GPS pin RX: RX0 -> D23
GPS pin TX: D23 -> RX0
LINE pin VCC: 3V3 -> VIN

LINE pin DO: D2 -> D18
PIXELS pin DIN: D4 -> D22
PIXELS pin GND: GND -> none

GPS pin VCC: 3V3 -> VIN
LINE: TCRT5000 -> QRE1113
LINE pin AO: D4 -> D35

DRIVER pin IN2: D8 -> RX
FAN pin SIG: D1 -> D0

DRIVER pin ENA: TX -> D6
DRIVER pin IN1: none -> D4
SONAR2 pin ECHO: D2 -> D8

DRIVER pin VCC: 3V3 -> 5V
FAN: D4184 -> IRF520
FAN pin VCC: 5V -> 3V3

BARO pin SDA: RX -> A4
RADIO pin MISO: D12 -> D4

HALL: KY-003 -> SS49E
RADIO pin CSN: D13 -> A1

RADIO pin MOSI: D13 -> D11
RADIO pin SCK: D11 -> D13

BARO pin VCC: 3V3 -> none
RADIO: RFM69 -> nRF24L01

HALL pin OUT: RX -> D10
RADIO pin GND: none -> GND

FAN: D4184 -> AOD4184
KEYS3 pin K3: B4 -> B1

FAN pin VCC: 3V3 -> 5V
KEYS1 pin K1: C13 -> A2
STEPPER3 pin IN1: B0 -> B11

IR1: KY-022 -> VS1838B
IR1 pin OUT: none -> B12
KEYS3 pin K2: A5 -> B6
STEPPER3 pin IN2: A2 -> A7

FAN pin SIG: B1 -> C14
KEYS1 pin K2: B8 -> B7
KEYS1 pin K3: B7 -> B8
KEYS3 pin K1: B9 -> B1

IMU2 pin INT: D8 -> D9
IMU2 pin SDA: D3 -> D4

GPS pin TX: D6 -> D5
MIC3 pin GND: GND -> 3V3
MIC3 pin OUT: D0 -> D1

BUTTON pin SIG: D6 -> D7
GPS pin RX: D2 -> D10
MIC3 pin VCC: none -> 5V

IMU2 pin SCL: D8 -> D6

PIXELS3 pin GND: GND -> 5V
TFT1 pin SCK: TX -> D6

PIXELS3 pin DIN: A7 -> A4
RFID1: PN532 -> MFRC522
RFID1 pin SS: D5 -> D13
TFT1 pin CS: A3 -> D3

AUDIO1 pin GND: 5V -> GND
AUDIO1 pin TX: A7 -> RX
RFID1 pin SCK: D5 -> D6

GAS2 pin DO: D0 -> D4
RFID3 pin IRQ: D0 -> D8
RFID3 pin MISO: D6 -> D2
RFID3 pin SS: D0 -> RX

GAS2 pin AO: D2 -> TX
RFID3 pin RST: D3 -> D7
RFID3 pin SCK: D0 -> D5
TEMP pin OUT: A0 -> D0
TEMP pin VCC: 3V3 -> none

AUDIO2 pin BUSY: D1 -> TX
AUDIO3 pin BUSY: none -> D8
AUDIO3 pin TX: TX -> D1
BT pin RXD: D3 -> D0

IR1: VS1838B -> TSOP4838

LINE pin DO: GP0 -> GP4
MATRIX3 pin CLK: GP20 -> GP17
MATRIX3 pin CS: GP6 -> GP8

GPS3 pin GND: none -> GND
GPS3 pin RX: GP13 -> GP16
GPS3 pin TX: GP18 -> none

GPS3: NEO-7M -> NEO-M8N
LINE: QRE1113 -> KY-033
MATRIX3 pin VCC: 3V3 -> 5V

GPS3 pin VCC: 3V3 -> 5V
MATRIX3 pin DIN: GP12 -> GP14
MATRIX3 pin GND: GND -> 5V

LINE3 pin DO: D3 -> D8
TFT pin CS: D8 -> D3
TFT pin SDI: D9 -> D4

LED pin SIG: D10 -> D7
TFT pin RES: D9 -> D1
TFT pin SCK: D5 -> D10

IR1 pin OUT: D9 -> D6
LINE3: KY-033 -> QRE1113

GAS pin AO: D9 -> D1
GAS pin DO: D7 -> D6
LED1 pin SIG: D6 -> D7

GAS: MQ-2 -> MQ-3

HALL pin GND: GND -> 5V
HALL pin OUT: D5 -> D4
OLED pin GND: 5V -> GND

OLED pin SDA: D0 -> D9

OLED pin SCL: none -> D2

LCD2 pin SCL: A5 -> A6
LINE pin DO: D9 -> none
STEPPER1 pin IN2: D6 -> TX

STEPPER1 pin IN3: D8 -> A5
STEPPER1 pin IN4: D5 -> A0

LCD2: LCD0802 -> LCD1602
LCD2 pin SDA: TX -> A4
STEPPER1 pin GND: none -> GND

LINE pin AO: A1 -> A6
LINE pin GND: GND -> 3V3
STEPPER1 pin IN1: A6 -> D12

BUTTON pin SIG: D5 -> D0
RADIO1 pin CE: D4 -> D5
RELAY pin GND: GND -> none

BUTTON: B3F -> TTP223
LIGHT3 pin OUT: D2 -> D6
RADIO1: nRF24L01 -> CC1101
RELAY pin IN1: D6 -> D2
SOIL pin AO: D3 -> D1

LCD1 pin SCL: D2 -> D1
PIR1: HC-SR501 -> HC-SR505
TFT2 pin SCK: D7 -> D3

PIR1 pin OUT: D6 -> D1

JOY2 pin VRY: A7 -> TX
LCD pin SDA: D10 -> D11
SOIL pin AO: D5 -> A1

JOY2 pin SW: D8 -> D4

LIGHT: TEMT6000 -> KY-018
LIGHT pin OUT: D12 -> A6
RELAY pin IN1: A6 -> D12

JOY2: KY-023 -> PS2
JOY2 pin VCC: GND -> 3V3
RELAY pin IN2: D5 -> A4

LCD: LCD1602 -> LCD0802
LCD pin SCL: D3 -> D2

-*-

■ **Task description**
All of the entries above need to be retyped exactly.

■ **Written reply**
GPS pin RX: RX0 -> D23
GPS pin TX: D23 -> RX0
LINE pin VCC: 3V3 -> VIN

LINE pin DO: D2 -> D18
PIXELS pin DIN: D4 -> D22
PIXELS pin GND: GND -> none

GPS pin VCC: 3V3 -> VIN
LINE: TCRT5000 -> QRE1113
LINE pin AO: D4 -> D35

DRIVER pin IN2: D8 -> RX
FAN pin SIG: D1 -> D0

DRIVER pin ENA: TX -> D6
DRIVER pin IN1: none -> D4
SONAR2 pin ECHO: D2 -> D8

DRIVER pin VCC: 3V3 -> 5V
FAN: D4184 -> IRF520
FAN pin VCC: 5V -> 3V3

BARO pin SDA: RX -> A4
RADIO pin MISO: D12 -> D4

HALL: KY-003 -> SS49E
RADIO pin CSN: D13 -> A1

RADIO pin MOSI: D13 -> D11
RADIO pin SCK: D11 -> D13

BARO pin VCC: 3V3 -> none
RADIO: RFM69 -> nRF24L01

HALL pin OUT: RX -> D10
RADIO pin GND: none -> GND

FAN: D4184 -> AOD4184
KEYS3 pin K3: B4 -> B1

FAN pin VCC: 3V3 -> 5V
KEYS1 pin K1: C13 -> A2
STEPPER3 pin IN1: B0 -> B11

IR1: KY-022 -> VS1838B
IR1 pin OUT: none -> B12
KEYS3 pin K2: A5 -> B6
STEPPER3 pin IN2: A2 -> A7

FAN pin SIG: B1 -> C14
KEYS1 pin K2: B8 -> B7
KEYS1 pin K3: B7 -> B8
KEYS3 pin K1: B9 -> B1

IMU2 pin INT: D8 -> D9
IMU2 pin SDA: D3 -> D4

GPS pin TX: D6 -> D5
MIC3 pin GND: GND -> 3V3
MIC3 pin OUT: D0 -> D1

BUTTON pin SIG: D6 -> D7
GPS pin RX: D2 -> D10
MIC3 pin VCC: none -> 5V

IMU2 pin SCL: D8 -> D6

PIXELS3 pin GND: GND -> 5V
TFT1 pin SCK: TX -> D6

PIXELS3 pin DIN: A7 -> A4
RFID1: PN532 -> MFRC522
RFID1 pin SS: D5 -> D13
TFT1 pin CS: A3 -> D3

AUDIO1 pin GND: 5V -> GND
AUDIO1 pin TX: A7 -> RX
RFID1 pin SCK: D5 -> D6

GAS2 pin DO: D0 -> D4
RFID3 pin IRQ: D0 -> D8
RFID3 pin MISO: D6 -> D2
RFID3 pin SS: D0 -> RX

GAS2 pin AO: D2 -> TX
RFID3 pin RST: D3 -> D7
RFID3 pin SCK: D0 -> D5
TEMP pin OUT: A0 -> D0
TEMP pin VCC: 3V3 -> none

AUDIO2 pin BUSY: D1 -> TX
AUDIO3 pin BUSY: none -> D8
AUDIO3 pin TX: TX -> D1
BT pin RXD: D3 -> D0

IR1: VS1838B -> TSOP4838

LINE pin DO: GP0 -> GP4
MATRIX3 pin CLK: GP20 -> GP17
MATRIX3 pin CS: GP6 -> GP8

GPS3 pin GND: none -> GND
GPS3 pin RX: GP13 -> GP16
GPS3 pin TX: GP18 -> none

GPS3: NEO-7M -> NEO-M8N
LINE: QRE1113 -> KY-033
MATRIX3 pin VCC: 3V3 -> 5V

GPS3 pin VCC: 3V3 -> 5V
MATRIX3 pin DIN: GP12 -> GP14
MATRIX3 pin GND: GND -> 5V

LINE3 pin DO: D3 -> D8
TFT pin CS: D8 -> D3
TFT pin SDI: D9 -> D4

LED pin SIG: D10 -> D7
TFT pin RES: D9 -> D1
TFT pin SCK: D5 -> D10

IR1 pin OUT: D9 -> D6
LINE3: KY-033 -> QRE1113

GAS pin AO: D9 -> D1
GAS pin DO: D7 -> D6
LED1 pin SIG: D6 -> D7

GAS: MQ-2 -> MQ-3

HALL pin GND: GND -> 5V
HALL pin OUT: D5 -> D4
OLED pin GND: 5V -> GND

OLED pin SDA: D0 -> D9

OLED pin SCL: none -> D2

LCD2 pin SCL: A5 -> A6
LINE pin DO: D9 -> none
STEPPER1 pin IN2: D6 -> TX

STEPPER1 pin IN3: D8 -> A5
STEPPER1 pin IN4: D5 -> A0

LCD2: LCD0802 -> LCD1602
LCD2 pin SDA: TX -> A4
STEPPER1 pin GND: none -> GND

LINE pin AO: A1 -> A6
LINE pin GND: GND -> 3V3
STEPPER1 pin IN1: A6 -> D12

BUTTON pin SIG: D5 -> D0
RADIO1 pin CE: D4 -> D5
RELAY pin GND: GND -> none

BUTTON: B3F -> TTP223
LIGHT3 pin OUT: D2 -> D6
RADIO1: nRF24L01 -> CC1101
RELAY pin IN1: D6 -> D2
SOIL pin AO: D3 -> D1

LCD1 pin SCL: D2 -> D1
PIR1: HC-SR501 -> HC-SR505
TFT2 pin SCK: D7 -> D3

PIR1 pin OUT: D6 -> D1

JOY2 pin VRY: A7 -> TX
LCD pin SDA: D10 -> D11
SOIL pin AO: D5 -> A1

JOY2 pin SW: D8 -> D4

LIGHT: TEMT6000 -> KY-018
LIGHT pin OUT: D12 -> A6
RELAY pin IN1: A6 -> D12

JOY2: KY-023 -> PS2
JOY2 pin VCC: GND -> 3V3
RELAY pin IN2: D5 -> A4

LCD: LCD1602 -> LCD0802
LCD pin SCL: D3 -> D2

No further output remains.